*What is being asked*. Go through the entries below and pick out every line with "none".

------------------------

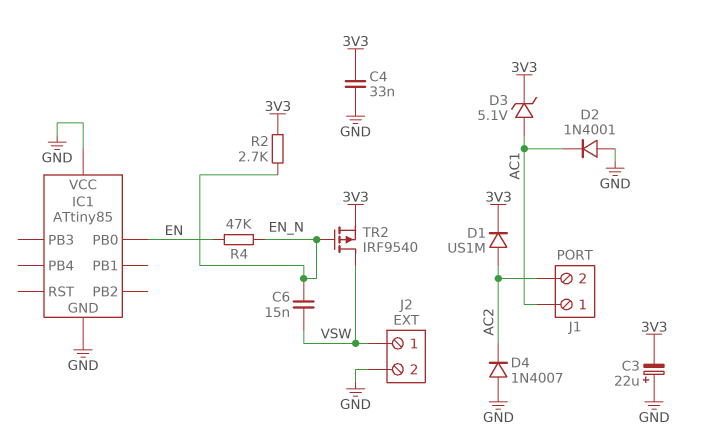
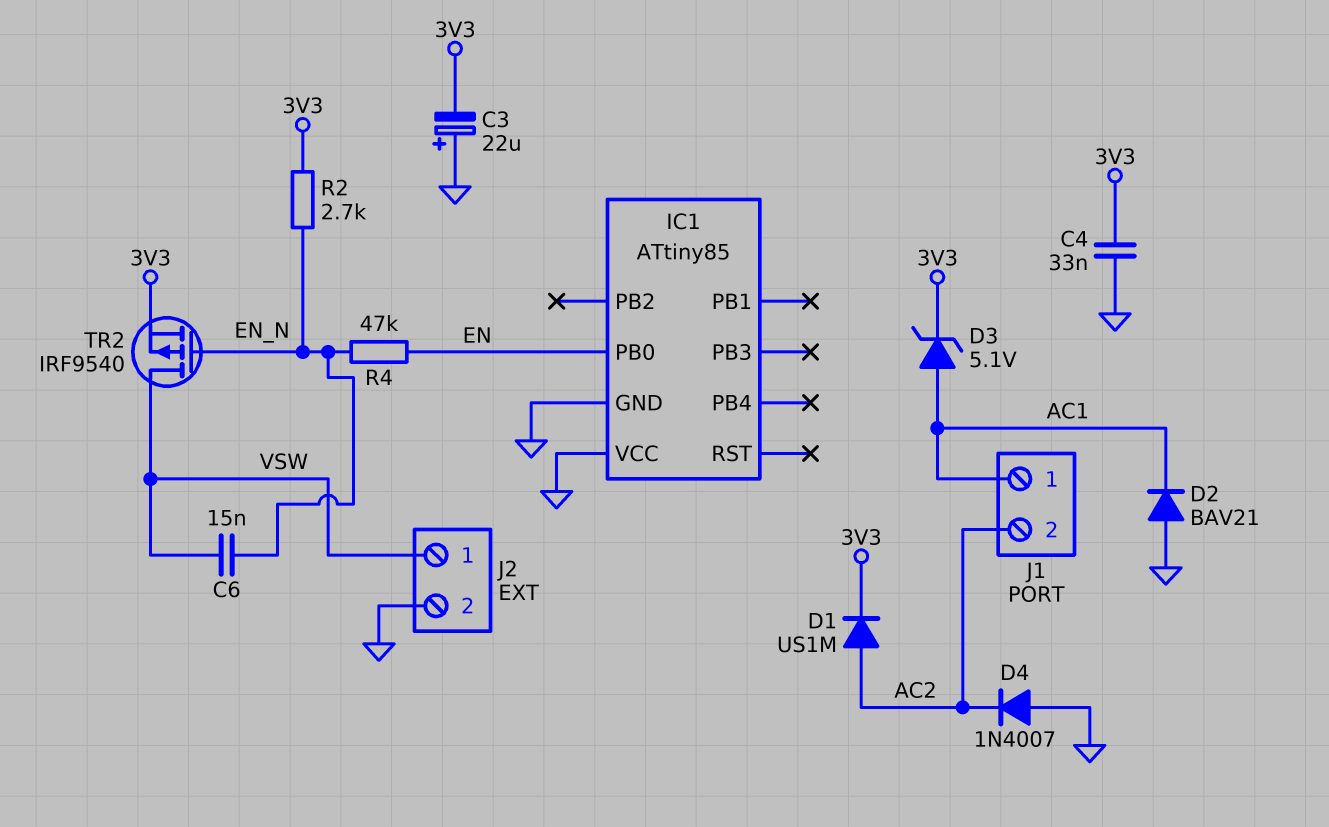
D2: diode 1N4001 (A GND, K AC1) -> diode BAV21 (A GND, K AC1)

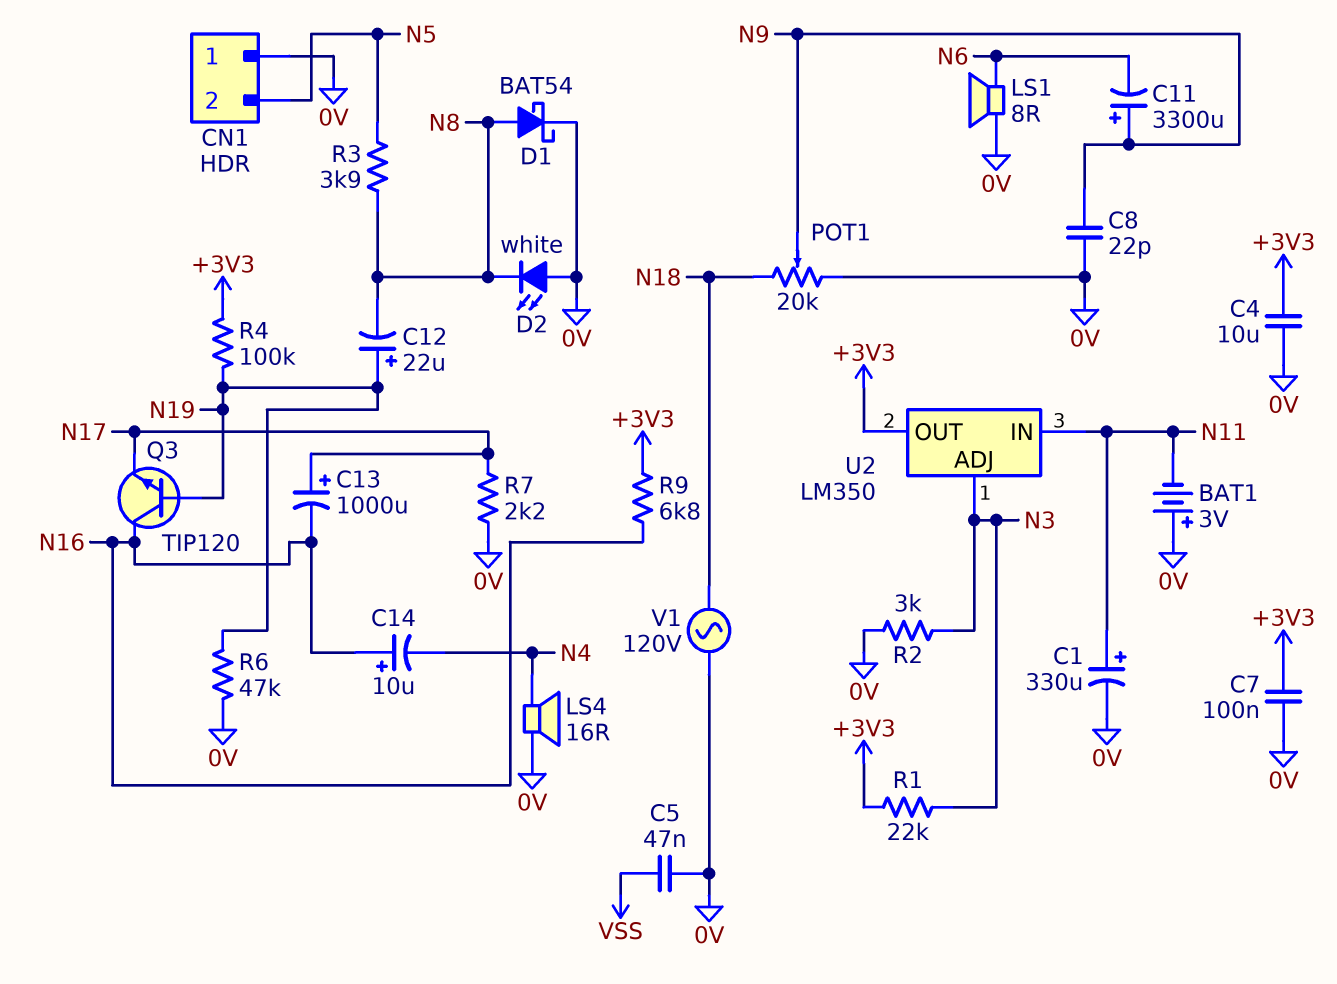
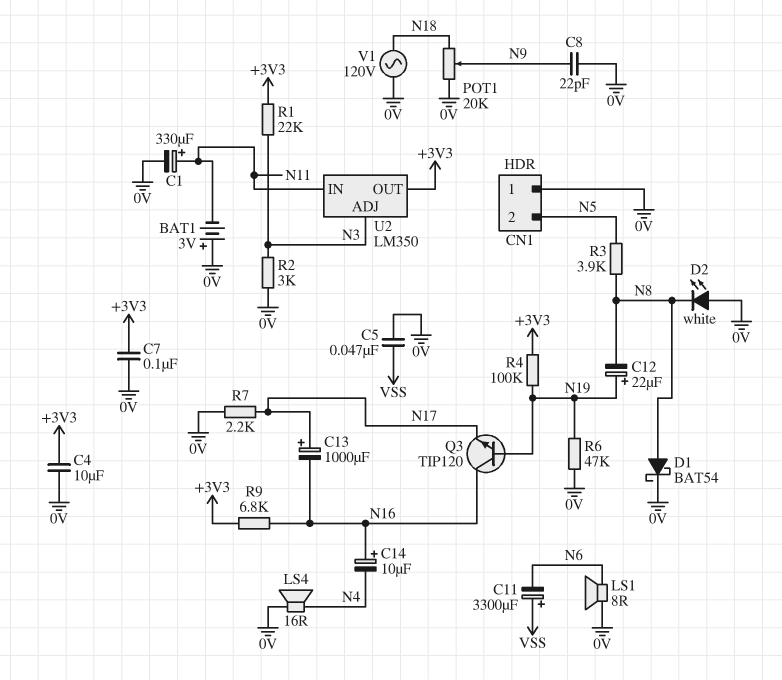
C11: 3300uF (plus N9, minus N6) -> 3300uF (plus VSS, minus N6)

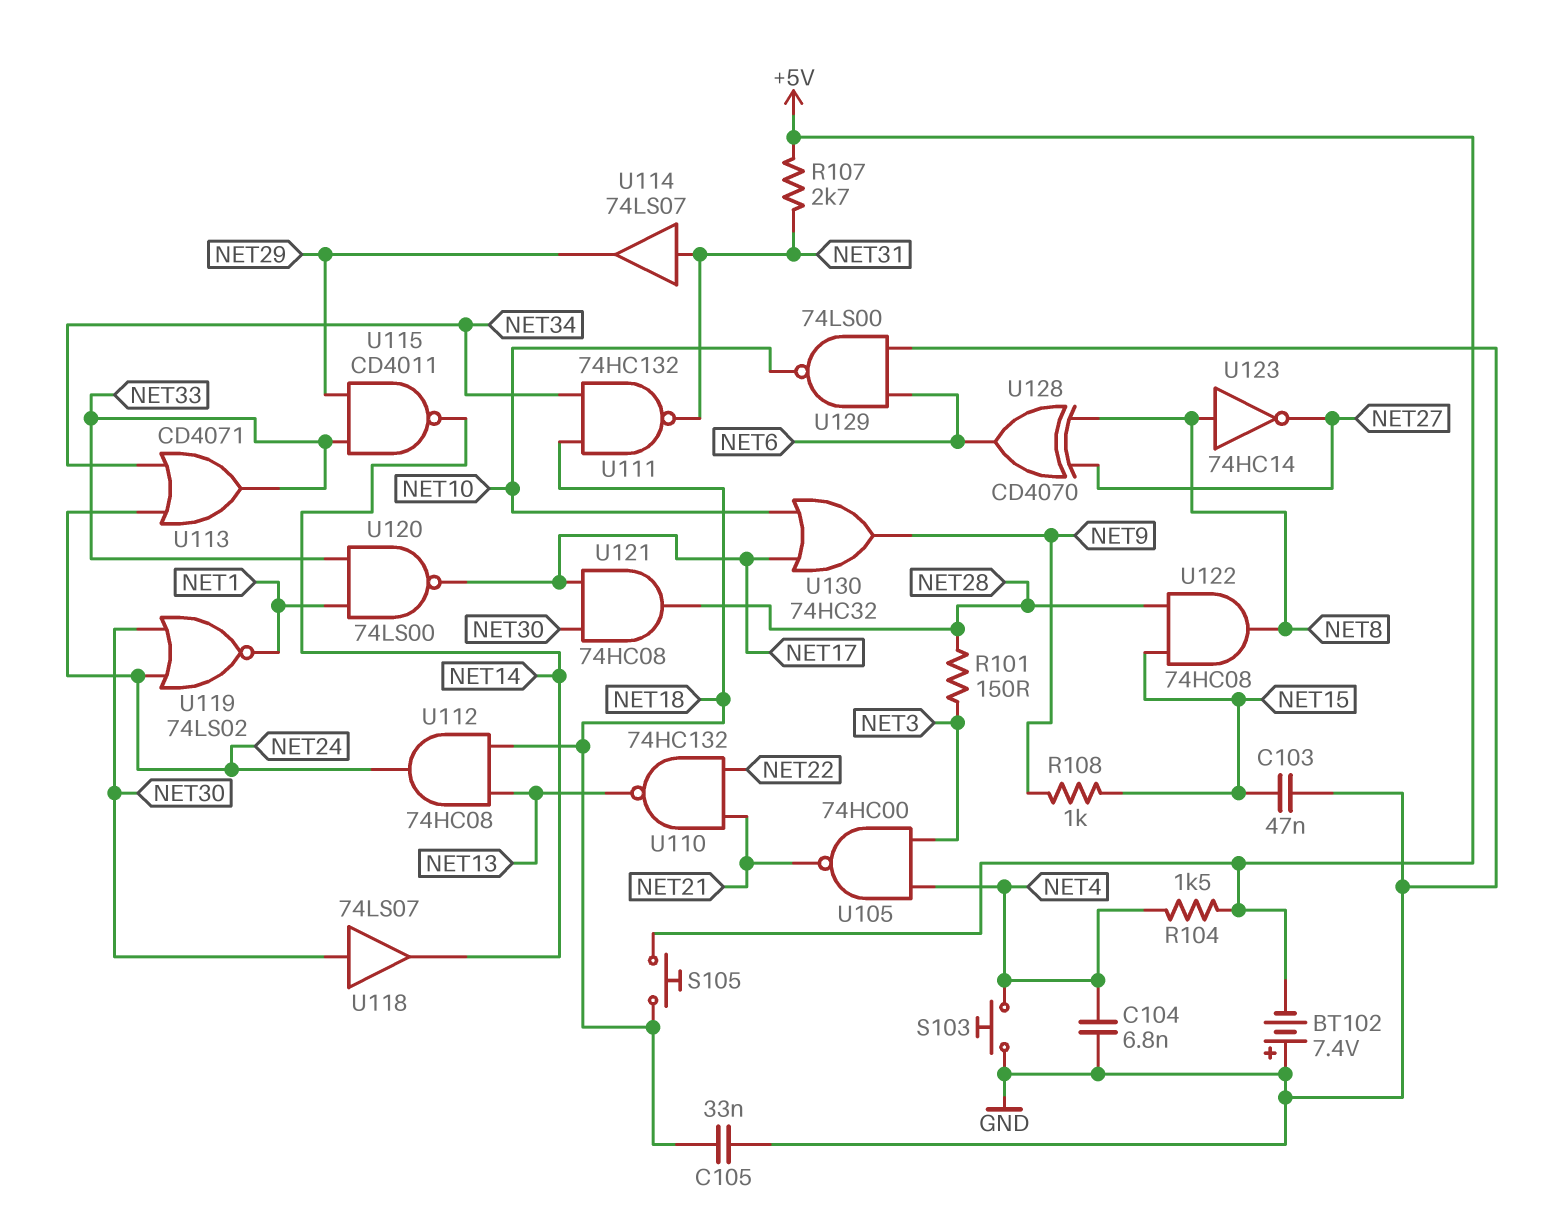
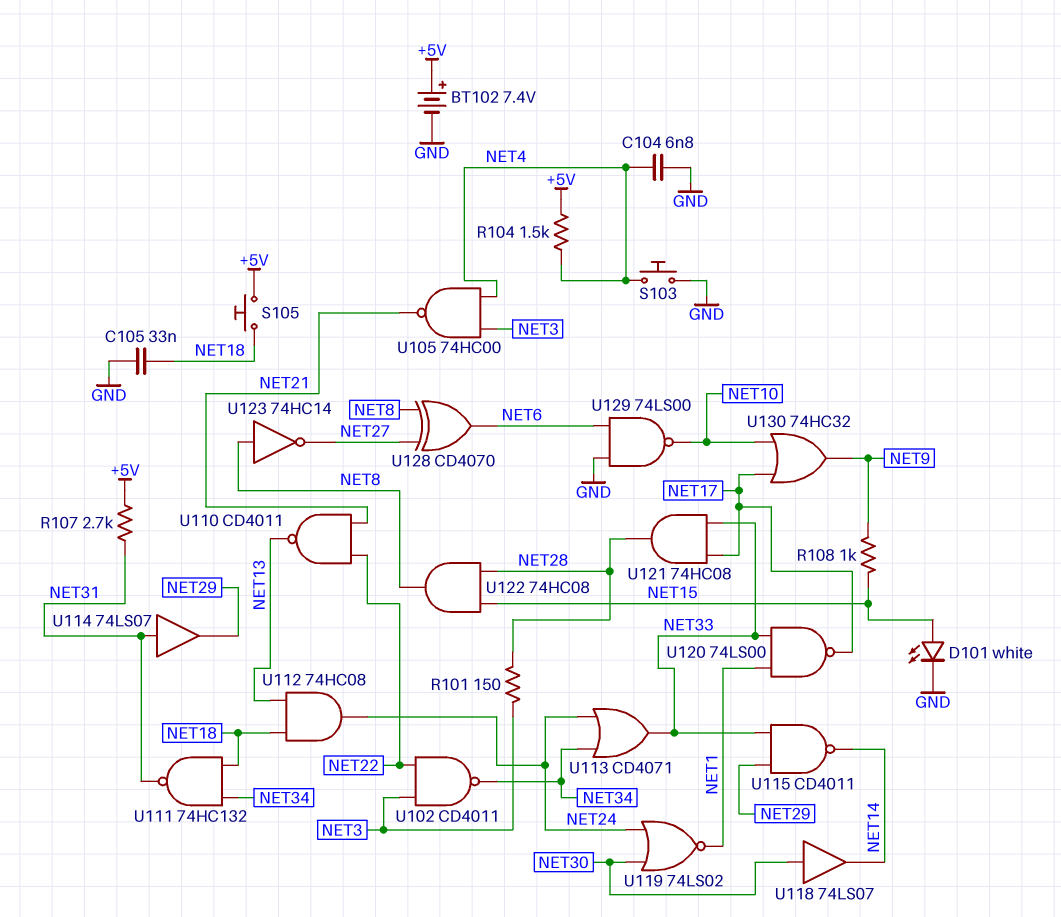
BT102: 7.4V (plus GND, minus +5V) -> 7.4V (plus +5V, minus GND)
C103: 47nF (GND, NET15) -> none
D101: none -> LED white (A NET15, K GND)
U102: none -> NAND CD4011 (in NET3, in NET22, out NET34)
U110: NAND 74HC132 (in NET21, in NET22, out NET13) -> NAND CD4011 (in NET21, in NET22, out NET13)
U121: AND 74HC08 (in NET17, in NET30, out NET28) -> AND 74HC08 (in NET17, in NET33, out NET28)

------------------------

*Answer for this exercise*.
C103: 47nF (GND, NET15) -> none
D101: none -> LED white (A NET15, K GND)
U102: none -> NAND CD4011 (in NET3, in NET22, out NET34)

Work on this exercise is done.